WHAT TO WORK ON.
Repeat exactly, and only, the lines from the one containing "shifted | yellow" through the last line of the data below.

**** AVAILABLE DATA ****

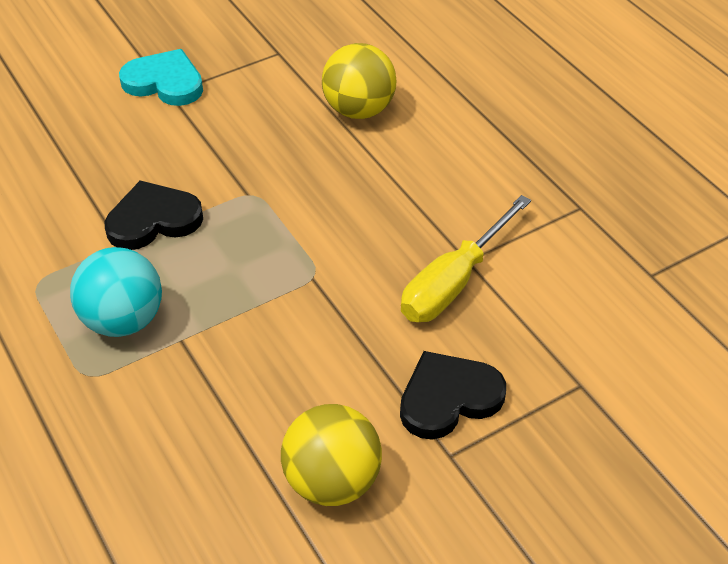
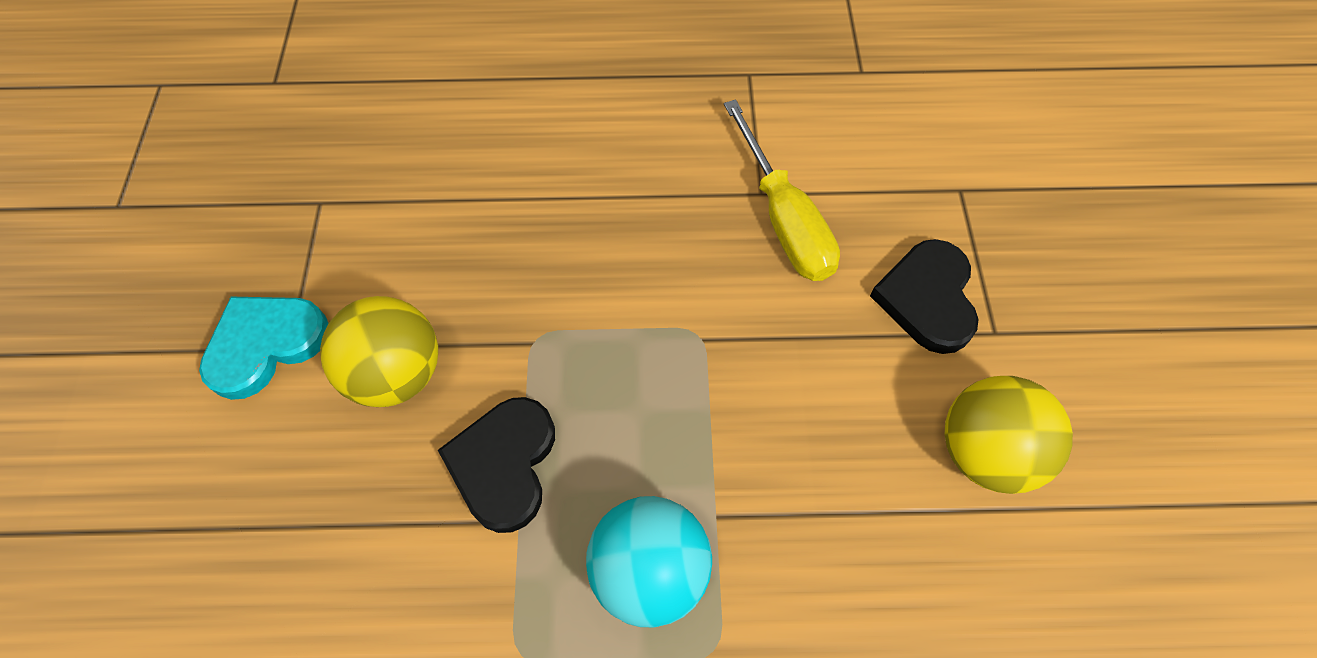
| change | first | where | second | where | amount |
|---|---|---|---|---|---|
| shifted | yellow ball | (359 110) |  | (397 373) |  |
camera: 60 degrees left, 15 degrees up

****

TASK ANSWER.
| shifted | yellow ball | (359 110) |  | (397 373) |  |
camera: 60 degrees left, 15 degrees up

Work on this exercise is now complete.